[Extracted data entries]
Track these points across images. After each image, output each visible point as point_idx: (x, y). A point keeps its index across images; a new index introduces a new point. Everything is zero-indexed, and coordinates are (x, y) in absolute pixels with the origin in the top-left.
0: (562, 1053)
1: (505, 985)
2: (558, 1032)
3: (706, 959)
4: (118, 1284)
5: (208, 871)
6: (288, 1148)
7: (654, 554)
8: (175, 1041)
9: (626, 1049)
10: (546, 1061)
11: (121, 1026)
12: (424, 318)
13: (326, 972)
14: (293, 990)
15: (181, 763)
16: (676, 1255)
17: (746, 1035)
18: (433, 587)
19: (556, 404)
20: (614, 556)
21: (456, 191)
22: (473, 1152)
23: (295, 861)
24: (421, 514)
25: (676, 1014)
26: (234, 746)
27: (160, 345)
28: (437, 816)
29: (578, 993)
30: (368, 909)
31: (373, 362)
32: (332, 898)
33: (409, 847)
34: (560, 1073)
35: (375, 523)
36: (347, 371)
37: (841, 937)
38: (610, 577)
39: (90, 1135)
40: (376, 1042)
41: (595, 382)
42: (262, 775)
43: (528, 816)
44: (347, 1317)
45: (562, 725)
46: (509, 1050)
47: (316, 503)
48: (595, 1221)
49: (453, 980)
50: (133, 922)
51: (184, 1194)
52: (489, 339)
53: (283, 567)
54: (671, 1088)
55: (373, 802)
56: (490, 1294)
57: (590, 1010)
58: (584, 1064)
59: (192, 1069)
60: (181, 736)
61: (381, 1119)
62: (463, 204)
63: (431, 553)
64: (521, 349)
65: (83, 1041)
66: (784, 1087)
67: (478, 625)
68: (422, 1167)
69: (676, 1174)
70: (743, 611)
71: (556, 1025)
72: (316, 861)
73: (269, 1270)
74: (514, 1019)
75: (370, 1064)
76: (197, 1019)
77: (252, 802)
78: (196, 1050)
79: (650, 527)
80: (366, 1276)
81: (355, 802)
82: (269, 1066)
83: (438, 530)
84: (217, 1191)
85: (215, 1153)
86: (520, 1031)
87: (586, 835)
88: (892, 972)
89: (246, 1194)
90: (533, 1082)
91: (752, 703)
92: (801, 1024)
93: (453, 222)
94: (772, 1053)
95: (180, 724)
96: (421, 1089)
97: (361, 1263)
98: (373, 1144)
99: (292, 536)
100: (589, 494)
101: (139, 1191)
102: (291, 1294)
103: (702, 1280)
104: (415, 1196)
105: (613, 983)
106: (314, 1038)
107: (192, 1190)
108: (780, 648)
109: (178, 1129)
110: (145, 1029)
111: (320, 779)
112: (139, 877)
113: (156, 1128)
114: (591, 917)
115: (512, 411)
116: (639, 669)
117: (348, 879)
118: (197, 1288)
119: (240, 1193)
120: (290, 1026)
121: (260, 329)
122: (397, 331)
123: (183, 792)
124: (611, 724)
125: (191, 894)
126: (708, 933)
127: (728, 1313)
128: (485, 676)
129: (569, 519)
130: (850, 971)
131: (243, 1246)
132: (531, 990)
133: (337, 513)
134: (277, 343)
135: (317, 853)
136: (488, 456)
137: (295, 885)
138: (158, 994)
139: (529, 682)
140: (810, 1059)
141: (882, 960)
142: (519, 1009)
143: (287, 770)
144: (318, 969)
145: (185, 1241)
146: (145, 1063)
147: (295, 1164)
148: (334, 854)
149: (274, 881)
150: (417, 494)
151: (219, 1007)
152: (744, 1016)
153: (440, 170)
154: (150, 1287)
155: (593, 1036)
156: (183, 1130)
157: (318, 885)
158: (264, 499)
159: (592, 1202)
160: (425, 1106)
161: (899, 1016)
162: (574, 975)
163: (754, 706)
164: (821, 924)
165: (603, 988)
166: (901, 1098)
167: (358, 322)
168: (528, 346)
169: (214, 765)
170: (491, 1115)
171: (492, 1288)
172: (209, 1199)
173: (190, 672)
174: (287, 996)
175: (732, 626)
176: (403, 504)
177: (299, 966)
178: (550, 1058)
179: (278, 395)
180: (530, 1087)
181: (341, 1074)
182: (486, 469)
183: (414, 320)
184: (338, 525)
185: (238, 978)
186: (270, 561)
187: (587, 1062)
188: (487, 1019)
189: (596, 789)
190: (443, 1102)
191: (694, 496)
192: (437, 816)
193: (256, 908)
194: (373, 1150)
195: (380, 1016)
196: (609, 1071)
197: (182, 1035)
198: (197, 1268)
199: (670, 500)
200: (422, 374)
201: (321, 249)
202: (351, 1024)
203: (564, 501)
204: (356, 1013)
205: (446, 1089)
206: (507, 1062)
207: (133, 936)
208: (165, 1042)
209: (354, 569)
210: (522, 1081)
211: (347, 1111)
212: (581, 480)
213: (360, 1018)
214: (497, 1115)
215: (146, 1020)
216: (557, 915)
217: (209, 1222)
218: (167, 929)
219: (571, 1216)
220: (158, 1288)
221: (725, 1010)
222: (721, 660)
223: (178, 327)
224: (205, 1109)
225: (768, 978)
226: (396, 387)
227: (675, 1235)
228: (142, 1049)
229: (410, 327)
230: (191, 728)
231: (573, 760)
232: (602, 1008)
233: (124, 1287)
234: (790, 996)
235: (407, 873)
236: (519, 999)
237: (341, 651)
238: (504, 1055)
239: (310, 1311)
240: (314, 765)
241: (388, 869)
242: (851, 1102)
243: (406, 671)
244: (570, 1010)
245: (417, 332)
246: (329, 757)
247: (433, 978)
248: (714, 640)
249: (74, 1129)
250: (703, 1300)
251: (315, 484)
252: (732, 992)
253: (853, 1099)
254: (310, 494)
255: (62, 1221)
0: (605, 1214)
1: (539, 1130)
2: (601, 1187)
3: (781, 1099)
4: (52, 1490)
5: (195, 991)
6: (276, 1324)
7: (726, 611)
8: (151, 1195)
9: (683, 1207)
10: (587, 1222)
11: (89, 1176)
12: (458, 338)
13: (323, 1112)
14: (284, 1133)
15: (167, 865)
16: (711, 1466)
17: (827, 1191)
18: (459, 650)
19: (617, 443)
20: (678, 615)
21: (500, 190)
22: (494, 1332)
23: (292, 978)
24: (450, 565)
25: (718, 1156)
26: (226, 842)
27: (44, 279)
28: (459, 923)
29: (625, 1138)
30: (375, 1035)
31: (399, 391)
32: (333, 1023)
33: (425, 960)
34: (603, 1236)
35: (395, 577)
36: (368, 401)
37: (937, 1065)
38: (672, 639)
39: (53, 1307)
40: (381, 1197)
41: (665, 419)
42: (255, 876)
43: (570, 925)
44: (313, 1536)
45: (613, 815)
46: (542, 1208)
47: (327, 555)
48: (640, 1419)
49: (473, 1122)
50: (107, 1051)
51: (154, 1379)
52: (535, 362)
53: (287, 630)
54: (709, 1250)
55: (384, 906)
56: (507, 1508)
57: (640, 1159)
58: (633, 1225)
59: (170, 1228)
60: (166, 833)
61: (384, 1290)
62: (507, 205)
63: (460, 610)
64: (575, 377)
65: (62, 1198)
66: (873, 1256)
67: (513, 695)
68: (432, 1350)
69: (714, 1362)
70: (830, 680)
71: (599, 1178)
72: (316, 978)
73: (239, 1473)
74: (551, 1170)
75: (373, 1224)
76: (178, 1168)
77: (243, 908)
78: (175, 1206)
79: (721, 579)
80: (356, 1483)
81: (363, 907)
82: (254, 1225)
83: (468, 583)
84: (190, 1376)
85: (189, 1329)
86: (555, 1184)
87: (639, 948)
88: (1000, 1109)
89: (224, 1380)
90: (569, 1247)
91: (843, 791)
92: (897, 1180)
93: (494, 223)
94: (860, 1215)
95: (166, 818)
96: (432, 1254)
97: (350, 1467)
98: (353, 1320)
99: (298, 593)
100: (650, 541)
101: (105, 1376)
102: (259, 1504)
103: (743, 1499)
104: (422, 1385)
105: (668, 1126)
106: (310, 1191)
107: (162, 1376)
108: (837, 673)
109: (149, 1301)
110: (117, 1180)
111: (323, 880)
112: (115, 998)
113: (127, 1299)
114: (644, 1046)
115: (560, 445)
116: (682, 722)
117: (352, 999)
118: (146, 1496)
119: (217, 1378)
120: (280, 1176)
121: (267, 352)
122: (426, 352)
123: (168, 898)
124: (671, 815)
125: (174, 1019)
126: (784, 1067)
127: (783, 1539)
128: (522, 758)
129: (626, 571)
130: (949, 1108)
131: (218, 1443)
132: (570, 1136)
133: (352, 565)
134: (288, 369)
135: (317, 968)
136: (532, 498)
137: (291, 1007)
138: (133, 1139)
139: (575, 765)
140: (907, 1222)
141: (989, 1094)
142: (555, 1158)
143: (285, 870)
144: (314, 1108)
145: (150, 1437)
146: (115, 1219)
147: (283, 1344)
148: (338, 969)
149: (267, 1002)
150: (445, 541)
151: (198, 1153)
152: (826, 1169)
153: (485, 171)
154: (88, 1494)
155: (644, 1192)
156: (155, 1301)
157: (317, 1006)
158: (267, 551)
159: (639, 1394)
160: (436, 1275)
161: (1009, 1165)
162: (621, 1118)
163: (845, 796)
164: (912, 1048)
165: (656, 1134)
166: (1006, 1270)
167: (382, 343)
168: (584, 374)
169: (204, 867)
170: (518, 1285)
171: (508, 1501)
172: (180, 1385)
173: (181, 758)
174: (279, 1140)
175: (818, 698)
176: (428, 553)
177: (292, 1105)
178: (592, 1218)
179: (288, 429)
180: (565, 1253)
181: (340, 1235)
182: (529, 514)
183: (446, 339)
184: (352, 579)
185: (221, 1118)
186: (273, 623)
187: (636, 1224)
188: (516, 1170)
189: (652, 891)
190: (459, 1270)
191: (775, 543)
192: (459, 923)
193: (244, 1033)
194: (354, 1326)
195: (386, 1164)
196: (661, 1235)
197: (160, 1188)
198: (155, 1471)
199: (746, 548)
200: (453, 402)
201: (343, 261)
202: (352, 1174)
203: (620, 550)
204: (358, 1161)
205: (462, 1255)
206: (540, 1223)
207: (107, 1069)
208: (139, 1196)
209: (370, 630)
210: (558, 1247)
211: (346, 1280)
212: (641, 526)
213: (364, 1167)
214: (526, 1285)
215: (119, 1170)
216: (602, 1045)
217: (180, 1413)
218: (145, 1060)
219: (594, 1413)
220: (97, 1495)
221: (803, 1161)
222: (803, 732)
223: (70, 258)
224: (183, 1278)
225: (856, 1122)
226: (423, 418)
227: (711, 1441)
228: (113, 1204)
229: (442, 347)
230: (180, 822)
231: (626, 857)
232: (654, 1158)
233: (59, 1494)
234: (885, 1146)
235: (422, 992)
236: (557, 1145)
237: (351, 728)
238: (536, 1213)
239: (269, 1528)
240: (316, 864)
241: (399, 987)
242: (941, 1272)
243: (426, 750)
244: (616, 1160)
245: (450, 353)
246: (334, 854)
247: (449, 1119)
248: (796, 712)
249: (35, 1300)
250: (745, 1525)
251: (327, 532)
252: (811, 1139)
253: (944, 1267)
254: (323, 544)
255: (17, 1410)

## [INSTRUCTIONS FOR THE TASK]
Please reproduce the listing word for word, from its first line through the line containing "37: (841, 937)", with both of those lines included.

## [THE ANSWER]
Track these points across images. After each image, output each visible point as point_idx: (x, y). A point keeps its index across images; a new index introduces a new point. Everything is zero-indexed, and coordinates are (x, y) in absolute pixels with the origin in the top-left.
0: (562, 1053)
1: (505, 985)
2: (558, 1032)
3: (706, 959)
4: (118, 1284)
5: (208, 871)
6: (288, 1148)
7: (654, 554)
8: (175, 1041)
9: (626, 1049)
10: (546, 1061)
11: (121, 1026)
12: (424, 318)
13: (326, 972)
14: (293, 990)
15: (181, 763)
16: (676, 1255)
17: (746, 1035)
18: (433, 587)
19: (556, 404)
20: (614, 556)
21: (456, 191)
22: (473, 1152)
23: (295, 861)
24: (421, 514)
25: (676, 1014)
26: (234, 746)
27: (160, 345)
28: (437, 816)
29: (578, 993)
30: (368, 909)
31: (373, 362)
32: (332, 898)
33: (409, 847)
34: (560, 1073)
35: (375, 523)
36: (347, 371)
37: (841, 937)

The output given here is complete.